*Goal:*
Every line of the data must be copied exactly.

----- Data for the task

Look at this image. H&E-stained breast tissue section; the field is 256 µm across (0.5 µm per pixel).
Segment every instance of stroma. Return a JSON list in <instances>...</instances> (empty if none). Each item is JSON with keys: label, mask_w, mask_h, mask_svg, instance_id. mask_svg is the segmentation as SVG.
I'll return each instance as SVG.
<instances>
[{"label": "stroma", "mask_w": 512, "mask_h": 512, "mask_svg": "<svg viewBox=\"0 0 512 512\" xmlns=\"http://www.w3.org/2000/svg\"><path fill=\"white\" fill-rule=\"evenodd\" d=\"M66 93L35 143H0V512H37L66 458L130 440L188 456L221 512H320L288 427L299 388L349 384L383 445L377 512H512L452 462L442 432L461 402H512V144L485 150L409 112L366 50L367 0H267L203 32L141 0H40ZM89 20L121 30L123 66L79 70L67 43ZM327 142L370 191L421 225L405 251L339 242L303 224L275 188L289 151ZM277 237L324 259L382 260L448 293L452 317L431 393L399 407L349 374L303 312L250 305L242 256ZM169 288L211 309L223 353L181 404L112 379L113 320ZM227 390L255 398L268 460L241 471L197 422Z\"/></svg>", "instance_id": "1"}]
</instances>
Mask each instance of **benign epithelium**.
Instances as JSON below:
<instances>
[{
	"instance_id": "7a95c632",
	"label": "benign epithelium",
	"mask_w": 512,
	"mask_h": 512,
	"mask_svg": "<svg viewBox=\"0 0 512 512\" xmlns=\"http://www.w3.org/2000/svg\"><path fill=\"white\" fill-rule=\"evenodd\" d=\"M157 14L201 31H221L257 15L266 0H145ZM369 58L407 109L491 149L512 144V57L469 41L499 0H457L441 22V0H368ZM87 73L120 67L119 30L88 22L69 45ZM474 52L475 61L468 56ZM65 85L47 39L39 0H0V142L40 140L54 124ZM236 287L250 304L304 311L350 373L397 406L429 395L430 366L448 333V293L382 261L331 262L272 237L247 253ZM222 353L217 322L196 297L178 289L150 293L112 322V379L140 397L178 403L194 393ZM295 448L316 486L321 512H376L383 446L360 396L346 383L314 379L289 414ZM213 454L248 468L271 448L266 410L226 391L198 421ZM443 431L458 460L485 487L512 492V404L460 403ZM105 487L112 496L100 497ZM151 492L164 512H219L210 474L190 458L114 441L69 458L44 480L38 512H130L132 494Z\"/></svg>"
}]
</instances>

----------

*Result of the task:*
Look at this image. H&E-stained breast tissue section; the field is 256 µm across (0.5 µm per pixel).
Segment every instance of stroma. Return a JSON list in <instances>...</instances> (empty if none). Each item is JSON with keys: label, mask_w, mask_h, mask_svg, instance_id. mask_svg is the segmentation as SVG.
I'll return each instance as SVG.
<instances>
[{"label": "stroma", "mask_w": 512, "mask_h": 512, "mask_svg": "<svg viewBox=\"0 0 512 512\" xmlns=\"http://www.w3.org/2000/svg\"><path fill=\"white\" fill-rule=\"evenodd\" d=\"M66 93L35 143H0V512H37L66 458L130 440L188 456L221 512H320L288 427L299 388L349 384L383 445L377 512H512L452 462L442 432L461 402H512V144L485 150L409 112L366 50L367 0H267L203 32L141 0H40ZM89 20L121 30L123 66L79 70L67 43ZM327 142L370 191L421 225L405 251L339 242L303 224L275 188L289 151ZM277 237L324 259L382 260L448 293L452 317L431 393L399 407L349 374L303 312L250 305L242 256ZM169 288L211 309L223 353L181 404L112 379L113 320ZM227 390L255 398L268 460L241 471L197 422Z\"/></svg>", "instance_id": "1"}]
</instances>
Mask each instance of **benign epithelium**.
Instances as JSON below:
<instances>
[{
	"instance_id": "7a95c632",
	"label": "benign epithelium",
	"mask_w": 512,
	"mask_h": 512,
	"mask_svg": "<svg viewBox=\"0 0 512 512\" xmlns=\"http://www.w3.org/2000/svg\"><path fill=\"white\" fill-rule=\"evenodd\" d=\"M157 14L201 31H221L257 15L266 0H145ZM369 58L407 109L491 149L512 144V57L469 41L499 0H457L441 22V0H368ZM87 73L120 67L119 30L88 22L69 45ZM474 52L475 61L468 56ZM65 85L47 39L39 0H0V142L40 140L54 124ZM236 287L250 304L304 311L350 373L397 406L429 395L430 366L448 333V293L382 261L331 262L272 237L247 253ZM222 353L217 322L196 297L178 289L150 293L112 322V379L140 397L178 403L194 393ZM295 448L316 486L321 512H376L383 446L360 396L346 383L314 379L289 414ZM213 454L248 468L271 448L266 410L226 391L198 421ZM443 431L458 460L485 487L512 492V404L460 403ZM105 487L112 496L100 497ZM151 492L164 512H219L210 474L190 458L114 441L69 458L44 480L38 512H130L132 494Z\"/></svg>"
}]
</instances>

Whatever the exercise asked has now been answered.